_Exercise instructions_
Give again, word for word, every line in the entries below from the line with "purple arrow at" up to and including the line with "blue rectangle: rotated 24 degrees clockwise", and no other line.
- - - - -
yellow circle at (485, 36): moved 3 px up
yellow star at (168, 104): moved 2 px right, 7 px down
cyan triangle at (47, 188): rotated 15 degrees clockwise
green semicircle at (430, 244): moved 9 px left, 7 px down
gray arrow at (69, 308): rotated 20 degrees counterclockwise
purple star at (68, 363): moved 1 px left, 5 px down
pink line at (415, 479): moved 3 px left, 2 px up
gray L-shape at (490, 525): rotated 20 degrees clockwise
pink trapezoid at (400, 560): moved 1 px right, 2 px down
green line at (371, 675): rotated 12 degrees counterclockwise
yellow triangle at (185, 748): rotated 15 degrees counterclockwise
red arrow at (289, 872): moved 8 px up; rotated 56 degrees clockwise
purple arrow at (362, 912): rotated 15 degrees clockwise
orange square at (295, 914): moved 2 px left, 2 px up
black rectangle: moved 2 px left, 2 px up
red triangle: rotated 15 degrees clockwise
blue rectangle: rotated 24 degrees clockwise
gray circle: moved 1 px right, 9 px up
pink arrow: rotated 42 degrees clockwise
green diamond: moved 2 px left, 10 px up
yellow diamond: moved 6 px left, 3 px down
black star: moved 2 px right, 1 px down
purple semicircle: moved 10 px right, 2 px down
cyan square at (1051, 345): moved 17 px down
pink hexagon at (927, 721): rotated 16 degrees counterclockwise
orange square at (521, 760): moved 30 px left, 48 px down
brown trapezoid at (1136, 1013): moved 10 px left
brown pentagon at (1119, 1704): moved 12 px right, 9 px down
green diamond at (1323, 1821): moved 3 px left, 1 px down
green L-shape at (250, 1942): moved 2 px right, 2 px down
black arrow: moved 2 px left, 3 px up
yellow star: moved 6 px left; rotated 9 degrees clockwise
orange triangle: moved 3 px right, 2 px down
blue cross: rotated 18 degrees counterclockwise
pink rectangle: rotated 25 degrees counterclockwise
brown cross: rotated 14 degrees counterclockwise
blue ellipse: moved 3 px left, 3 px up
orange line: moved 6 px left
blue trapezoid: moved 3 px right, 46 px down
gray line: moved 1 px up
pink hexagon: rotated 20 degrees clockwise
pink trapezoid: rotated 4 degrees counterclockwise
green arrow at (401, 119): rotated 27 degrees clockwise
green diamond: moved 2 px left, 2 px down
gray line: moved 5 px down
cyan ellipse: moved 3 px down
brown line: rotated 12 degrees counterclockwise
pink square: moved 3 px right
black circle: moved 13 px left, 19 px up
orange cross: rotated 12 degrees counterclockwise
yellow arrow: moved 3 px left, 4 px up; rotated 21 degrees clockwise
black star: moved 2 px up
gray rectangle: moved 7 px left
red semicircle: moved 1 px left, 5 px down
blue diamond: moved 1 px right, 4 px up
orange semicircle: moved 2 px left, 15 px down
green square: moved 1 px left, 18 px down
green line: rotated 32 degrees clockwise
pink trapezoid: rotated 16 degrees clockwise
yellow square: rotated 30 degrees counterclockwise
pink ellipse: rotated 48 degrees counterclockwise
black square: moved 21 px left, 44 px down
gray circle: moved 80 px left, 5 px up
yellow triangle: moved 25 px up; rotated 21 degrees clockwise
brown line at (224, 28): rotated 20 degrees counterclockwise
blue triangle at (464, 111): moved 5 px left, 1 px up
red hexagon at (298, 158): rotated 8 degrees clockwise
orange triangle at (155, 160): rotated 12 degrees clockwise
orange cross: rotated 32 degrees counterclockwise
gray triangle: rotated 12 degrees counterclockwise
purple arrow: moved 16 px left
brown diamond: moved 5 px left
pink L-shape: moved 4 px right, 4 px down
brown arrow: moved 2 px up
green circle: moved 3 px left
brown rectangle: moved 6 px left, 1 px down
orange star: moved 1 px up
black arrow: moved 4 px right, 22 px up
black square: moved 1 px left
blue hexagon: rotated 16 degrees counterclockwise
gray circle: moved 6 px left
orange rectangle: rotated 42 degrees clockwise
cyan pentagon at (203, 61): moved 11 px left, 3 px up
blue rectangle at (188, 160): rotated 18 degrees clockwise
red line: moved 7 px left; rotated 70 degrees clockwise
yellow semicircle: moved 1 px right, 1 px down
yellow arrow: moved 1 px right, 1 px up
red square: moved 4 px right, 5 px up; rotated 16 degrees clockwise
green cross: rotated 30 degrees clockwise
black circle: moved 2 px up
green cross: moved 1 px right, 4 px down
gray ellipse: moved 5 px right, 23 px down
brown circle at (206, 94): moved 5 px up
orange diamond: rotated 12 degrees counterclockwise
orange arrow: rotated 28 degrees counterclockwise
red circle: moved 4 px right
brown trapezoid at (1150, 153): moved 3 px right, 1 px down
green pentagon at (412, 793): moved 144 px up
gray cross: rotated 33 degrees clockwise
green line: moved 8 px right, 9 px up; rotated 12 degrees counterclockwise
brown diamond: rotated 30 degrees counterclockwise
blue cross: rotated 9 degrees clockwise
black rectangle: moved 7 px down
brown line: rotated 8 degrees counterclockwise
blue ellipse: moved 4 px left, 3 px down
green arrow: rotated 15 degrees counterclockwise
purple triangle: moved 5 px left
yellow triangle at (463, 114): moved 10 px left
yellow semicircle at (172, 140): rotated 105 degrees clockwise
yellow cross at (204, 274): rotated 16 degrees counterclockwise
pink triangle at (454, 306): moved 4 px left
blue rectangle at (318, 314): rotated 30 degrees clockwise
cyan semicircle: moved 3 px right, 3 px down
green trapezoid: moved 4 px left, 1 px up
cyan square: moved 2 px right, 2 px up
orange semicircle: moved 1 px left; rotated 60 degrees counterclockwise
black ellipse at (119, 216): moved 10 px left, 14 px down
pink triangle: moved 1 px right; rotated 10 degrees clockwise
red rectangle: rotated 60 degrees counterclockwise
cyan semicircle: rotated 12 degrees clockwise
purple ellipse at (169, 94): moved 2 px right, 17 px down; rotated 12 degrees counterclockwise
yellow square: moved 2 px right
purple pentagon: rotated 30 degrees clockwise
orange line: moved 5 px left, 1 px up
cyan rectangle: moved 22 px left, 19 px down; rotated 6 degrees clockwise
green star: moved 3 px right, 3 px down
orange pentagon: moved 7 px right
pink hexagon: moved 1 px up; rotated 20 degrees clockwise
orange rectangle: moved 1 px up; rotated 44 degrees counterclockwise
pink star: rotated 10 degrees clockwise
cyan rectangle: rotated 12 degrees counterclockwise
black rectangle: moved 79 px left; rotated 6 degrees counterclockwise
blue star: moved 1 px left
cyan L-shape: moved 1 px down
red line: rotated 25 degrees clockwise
- - - - -
_Task answer_
purple arrow at (362, 912): rotated 15 degrees clockwise
orange square at (295, 914): moved 2 px left, 2 px up
black rectangle: moved 2 px left, 2 px up
red triangle: rotated 15 degrees clockwise
blue rectangle: rotated 24 degrees clockwise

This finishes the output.